◆ **TASK DESCRIPTION**: Print again, word for word, all of the records below, and leave the pictures out.
=== Section Start ===
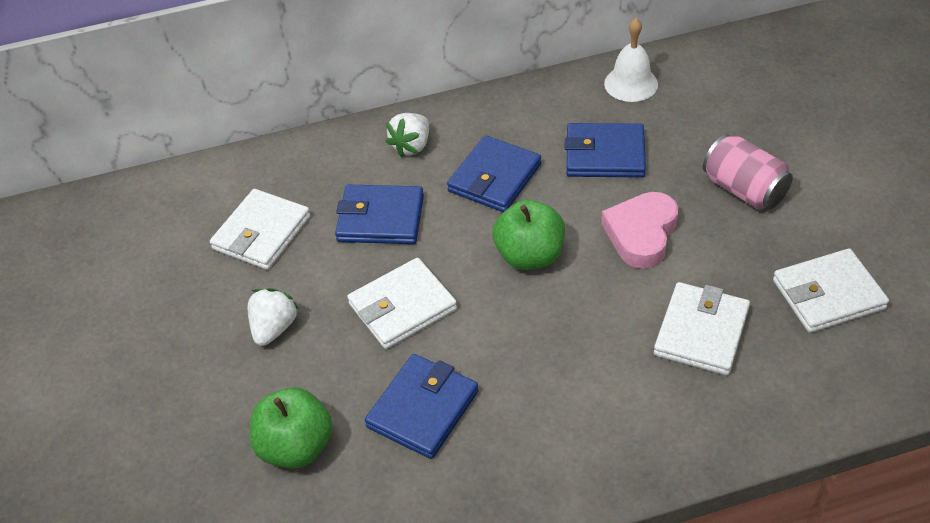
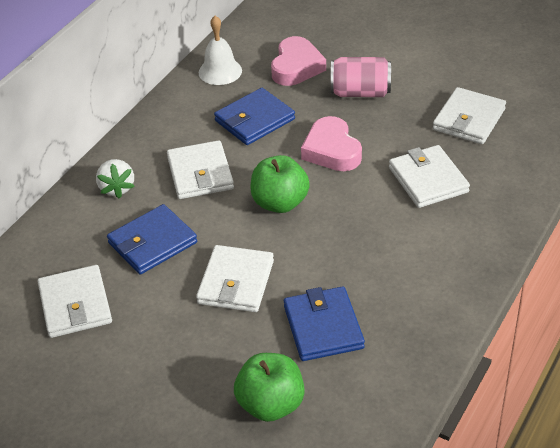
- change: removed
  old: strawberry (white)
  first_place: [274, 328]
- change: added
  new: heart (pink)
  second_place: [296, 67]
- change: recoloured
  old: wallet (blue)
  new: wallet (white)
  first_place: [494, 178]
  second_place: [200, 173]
=== Section End ===
◆ **RESPONSE TO THIS TASK**:
- change: removed
  old: strawberry (white)
  first_place: [274, 328]
- change: added
  new: heart (pink)
  second_place: [296, 67]
- change: recoloured
  old: wallet (blue)
  new: wallet (white)
  first_place: [494, 178]
  second_place: [200, 173]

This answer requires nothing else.